» **WORK TASK**
The response must consist of the records below, copied exactly.

» **DATA**
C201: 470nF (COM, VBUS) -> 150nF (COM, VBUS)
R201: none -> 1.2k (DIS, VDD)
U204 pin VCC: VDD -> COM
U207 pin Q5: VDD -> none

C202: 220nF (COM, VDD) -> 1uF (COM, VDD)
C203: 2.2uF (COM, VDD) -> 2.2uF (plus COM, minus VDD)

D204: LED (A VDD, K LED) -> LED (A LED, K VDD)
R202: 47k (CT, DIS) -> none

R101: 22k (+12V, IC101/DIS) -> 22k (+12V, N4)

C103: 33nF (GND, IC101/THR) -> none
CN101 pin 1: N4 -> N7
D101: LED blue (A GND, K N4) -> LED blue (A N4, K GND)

» **RESPONSE TO THE EXERCISE**
C201: 470nF (COM, VBUS) -> 150nF (COM, VBUS)
R201: none -> 1.2k (DIS, VDD)
U204 pin VCC: VDD -> COM
U207 pin Q5: VDD -> none

C202: 220nF (COM, VDD) -> 1uF (COM, VDD)
C203: 2.2uF (COM, VDD) -> 2.2uF (plus COM, minus VDD)

D204: LED (A VDD, K LED) -> LED (A LED, K VDD)
R202: 47k (CT, DIS) -> none

R101: 22k (+12V, IC101/DIS) -> 22k (+12V, N4)

C103: 33nF (GND, IC101/THR) -> none
CN101 pin 1: N4 -> N7
D101: LED blue (A GND, K N4) -> LED blue (A N4, K GND)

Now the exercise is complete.